What you are asked to do →
Take the entries that follow and return exactly the lines from the one holding "purple bucket [526,31,608,142]" through the one holding "none -> purple button [358,205,405,229]", both included. Nothing else is needed.
━━ Materials provided ━━
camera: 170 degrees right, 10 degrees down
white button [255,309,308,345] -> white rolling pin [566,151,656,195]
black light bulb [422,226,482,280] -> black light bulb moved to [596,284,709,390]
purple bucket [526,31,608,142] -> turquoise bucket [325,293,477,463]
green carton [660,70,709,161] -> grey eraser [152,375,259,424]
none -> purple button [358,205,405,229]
━━━
━━ Materials provided ━━
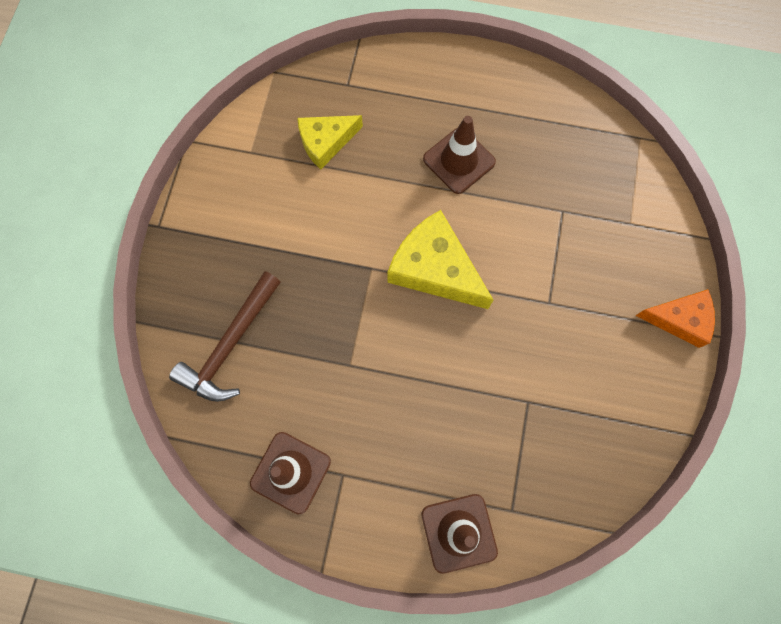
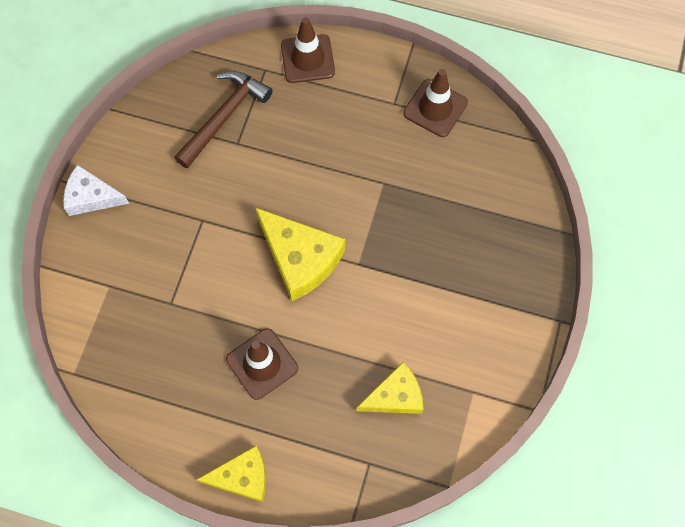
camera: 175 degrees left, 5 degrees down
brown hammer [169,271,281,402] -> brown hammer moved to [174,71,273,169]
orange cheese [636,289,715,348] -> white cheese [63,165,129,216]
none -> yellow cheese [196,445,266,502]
━━━
Result →
purple bucket [526,31,608,142] -> turquoise bucket [325,293,477,463]
green carton [660,70,709,161] -> grey eraser [152,375,259,424]
none -> purple button [358,205,405,229]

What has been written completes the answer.